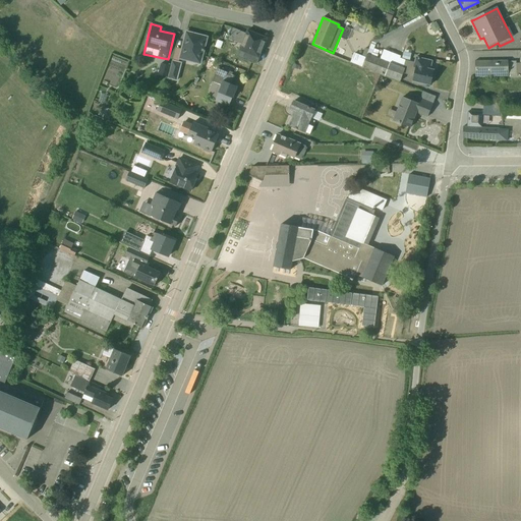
[(255,65),(266,39),(246,32),(245,34),(232,29),(228,40),(241,45),(236,57),(255,65)]
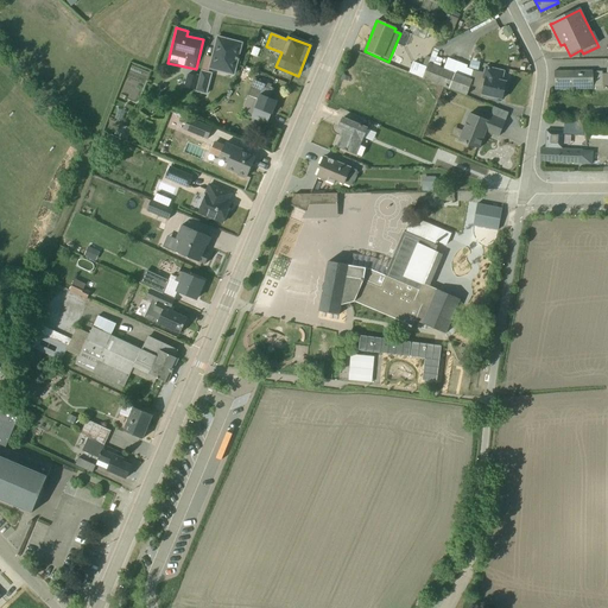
[(235,76),(244,44),(217,38),(209,70),(235,76)]
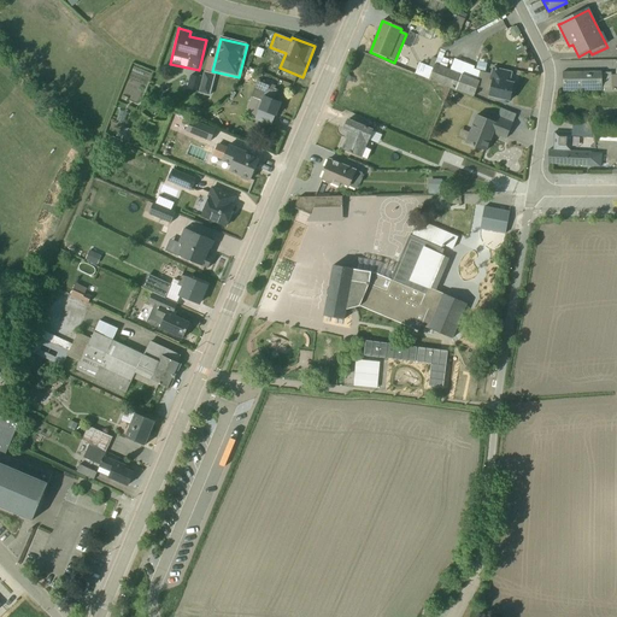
[(472,99),(477,87),(491,90),(488,97),(509,101),(512,84),(509,83),(511,74),(492,69),(491,75),(477,71),(474,70),(474,68),(453,59),(451,65),(432,58),(428,68),(418,64),(415,75),(472,99)]
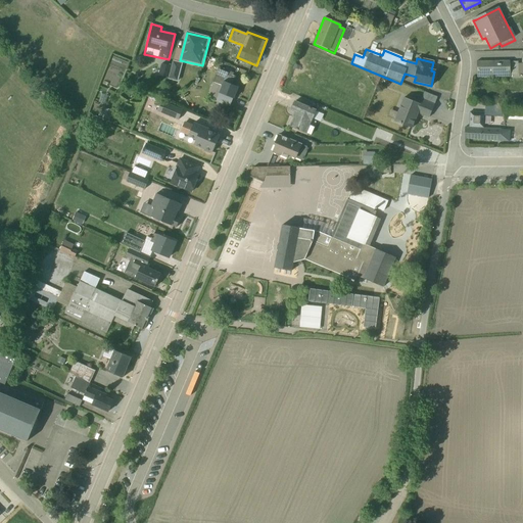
[(182,64),(173,61),(168,79),(178,82),(182,64)]
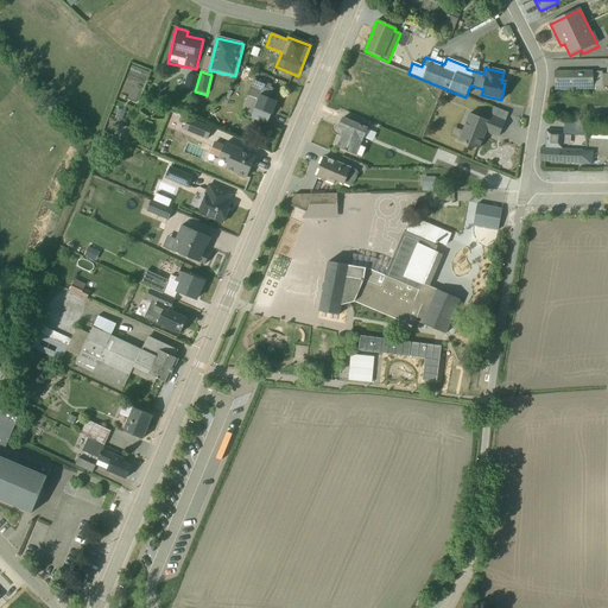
[(557,74),(557,92),(607,90),(607,75),(603,76),(603,74),(557,74)]
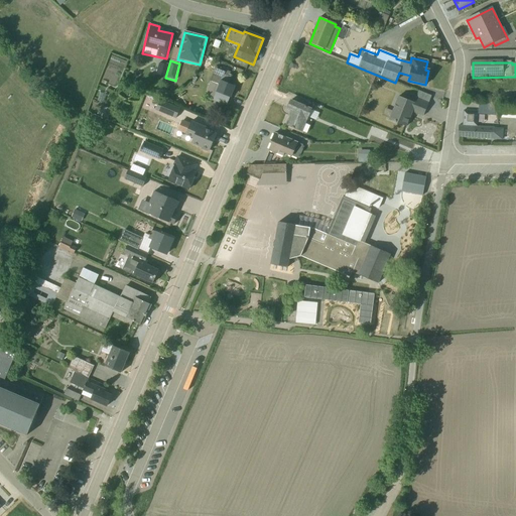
[(227,106),(235,86),(228,84),(231,76),(229,75),(230,73),(216,67),(205,96),(213,99),(212,101),(227,106)]
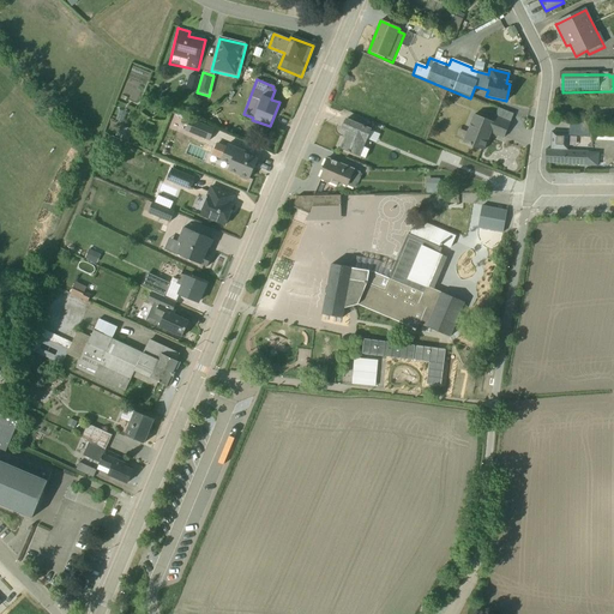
[(483,151),(491,133),(503,138),(507,128),(475,115),(463,143),(483,151)]
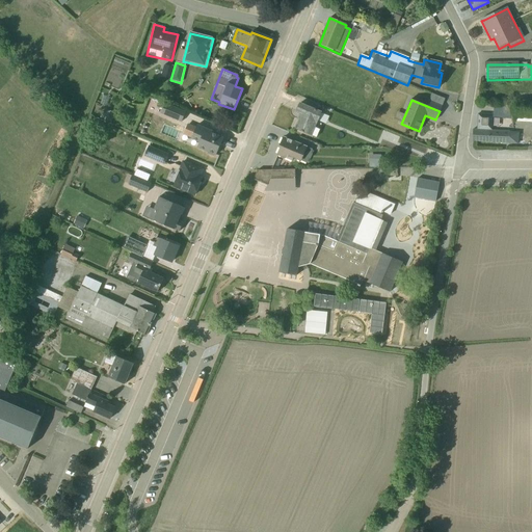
[(182,122),(187,110),(165,102),(161,112),(182,122)]
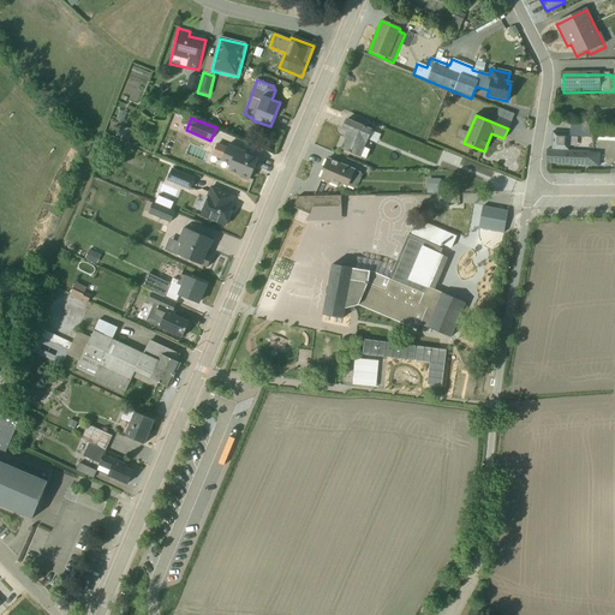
[(365,148),(372,131),(347,120),(342,132),(347,135),(341,150),(365,160),(370,150),(365,148)]
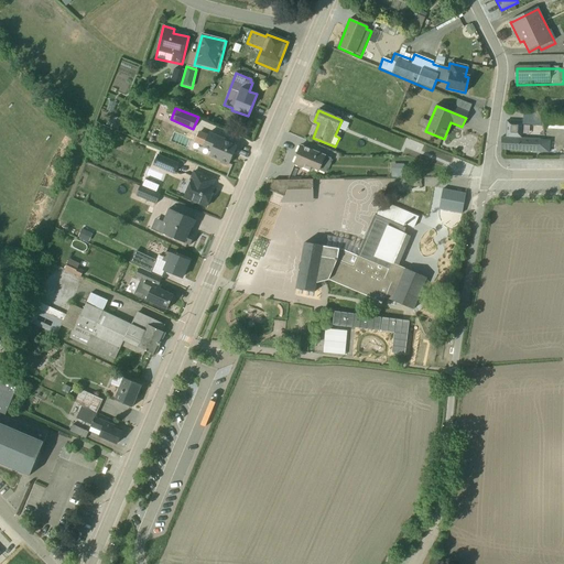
[(523,111),(523,123),(542,125),(543,112),(523,111)]
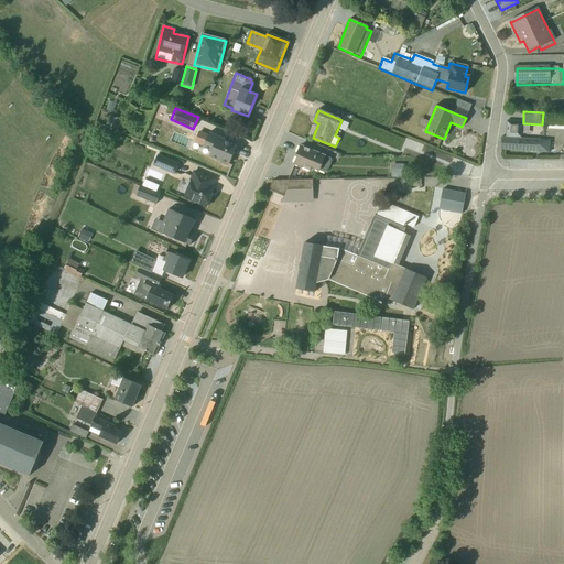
[(563,120),(549,120),(548,130),(563,130),(563,120)]
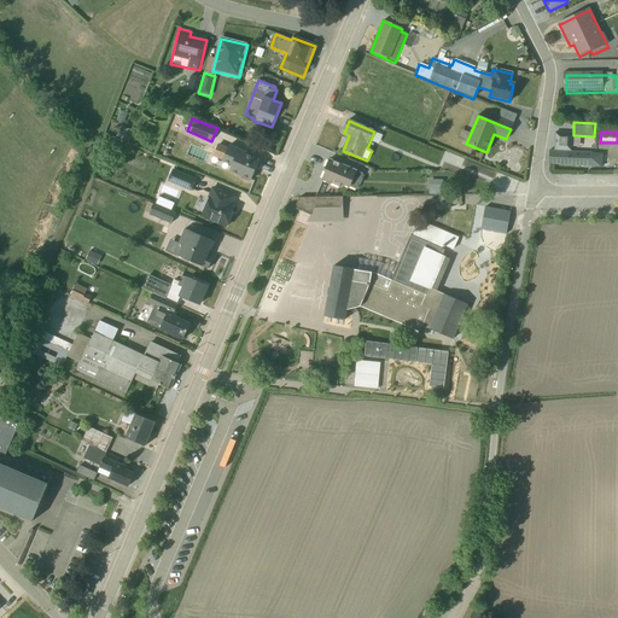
[(555,134),(554,151),(572,152),(573,134),(555,134)]
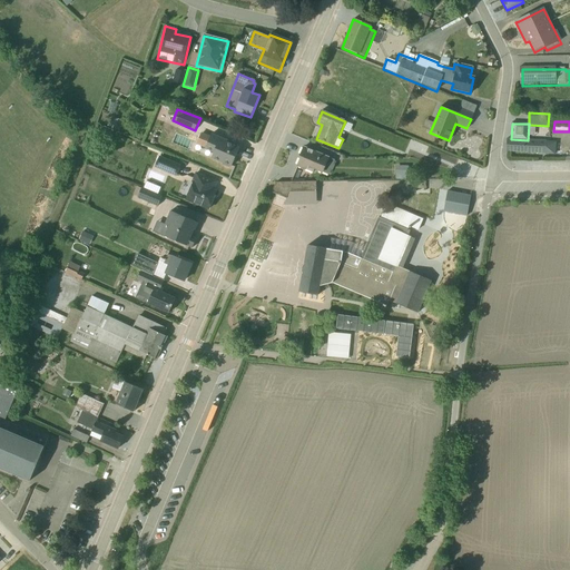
[(210,135),(205,149),(214,154),(212,158),(223,163),(223,165),(228,167),(229,166),(232,167),(239,148),(226,144),(227,141),(210,135)]
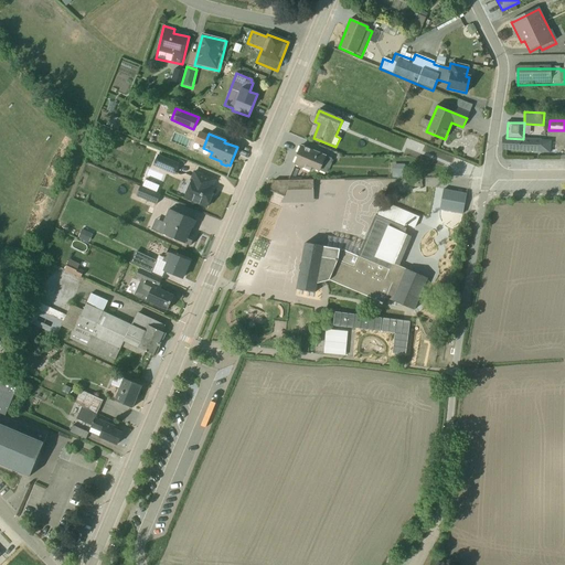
[(503,139),(503,151),(541,152),(541,140),(503,139)]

*-*-*

Job: Give the entries back verbatim and omit the images.

Answer for the task:
[(255,65),(266,39),(246,32),(245,34),(232,29),(228,40),(241,45),(236,57),(255,65)]
[(235,76),(244,44),(217,38),(209,70),(235,76)]
[(472,99),(477,87),(491,90),(488,97),(509,101),(512,84),(509,83),(511,74),(492,69),(491,75),(477,71),(474,70),(474,68),(453,59),(451,65),(432,58),(428,68),(418,64),(415,75),(472,99)]
[(182,64),(173,61),(168,79),(178,82),(182,64)]
[(557,74),(557,92),(607,90),(607,75),(603,76),(603,74),(557,74)]
[(227,106),(235,86),(228,84),(231,76),(229,75),(230,73),(216,67),(205,96),(213,99),(212,101),(227,106)]
[(483,151),(491,133),(503,138),(507,128),(475,115),(463,143),(483,151)]
[(182,122),(187,110),(165,102),(161,112),(182,122)]
[(365,148),(372,131),(347,120),(342,132),(347,135),(341,150),(365,160),(370,150),(365,148)]
[(523,111),(523,123),(542,125),(543,112),(523,111)]
[(563,120),(549,120),(548,130),(563,130),(563,120)]
[(555,134),(554,151),(572,152),(573,134),(555,134)]
[(210,135),(205,149),(214,154),(212,158),(223,163),(223,165),(228,167),(229,166),(232,167),(239,148),(226,144),(227,141),(210,135)]
[(503,139),(503,151),(541,152),(541,140),(503,139)]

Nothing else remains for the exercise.